GIVEN INFORMATION:
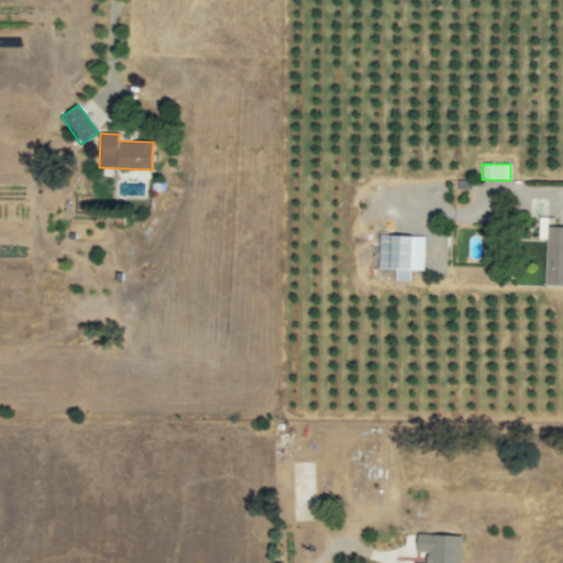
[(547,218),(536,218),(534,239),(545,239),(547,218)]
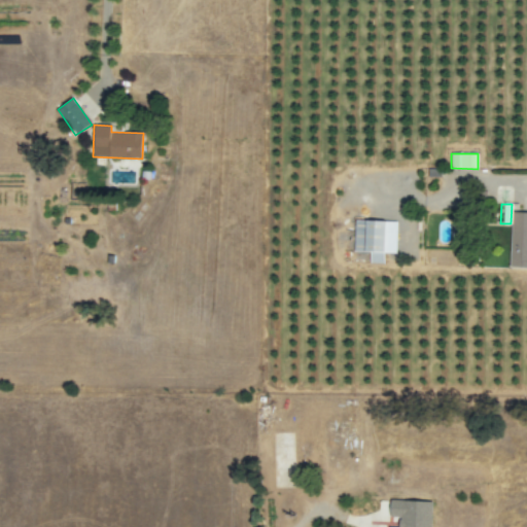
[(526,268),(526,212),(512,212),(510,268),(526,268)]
---
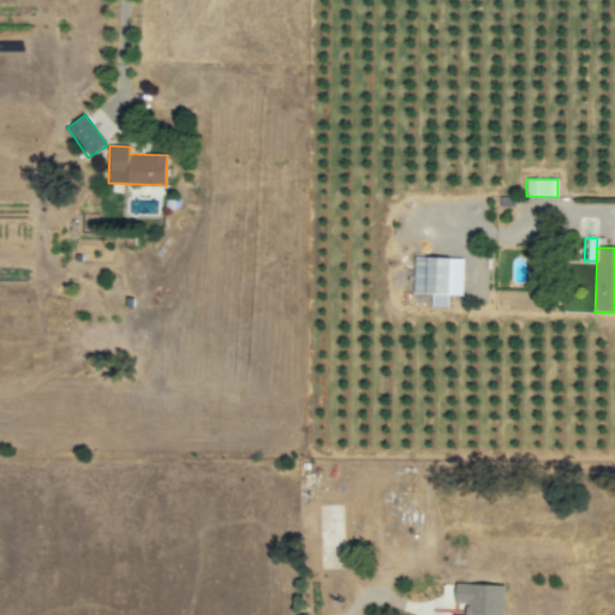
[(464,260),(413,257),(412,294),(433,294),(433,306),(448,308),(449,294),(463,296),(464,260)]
--
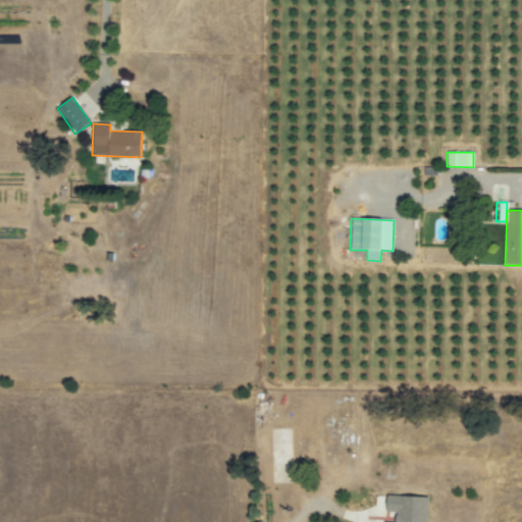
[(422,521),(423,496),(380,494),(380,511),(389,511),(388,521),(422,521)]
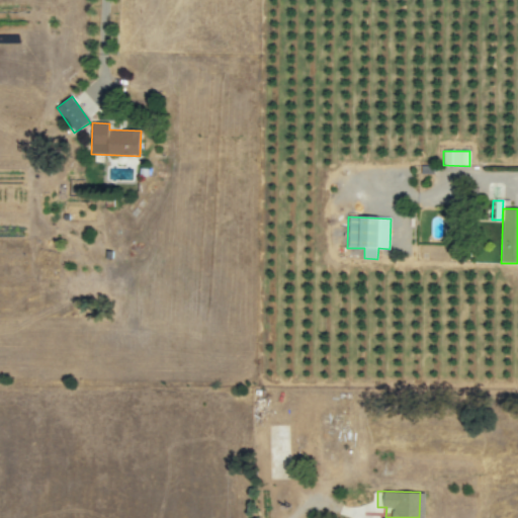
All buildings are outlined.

WHAT IS BEING ASKED:
In the entries above, find the line containing "[(547,218),(536,218),(534,239),(545,239),(547,218)]" and the line containing "[(526,268),(526,212),(512,212),(510,268),(526,268)]", then copy both and every line between them exactly, without any picture.

ANSWER SPACE:
[(547,218),(536,218),(534,239),(545,239),(547,218)]
[(526,268),(526,212),(512,212),(510,268),(526,268)]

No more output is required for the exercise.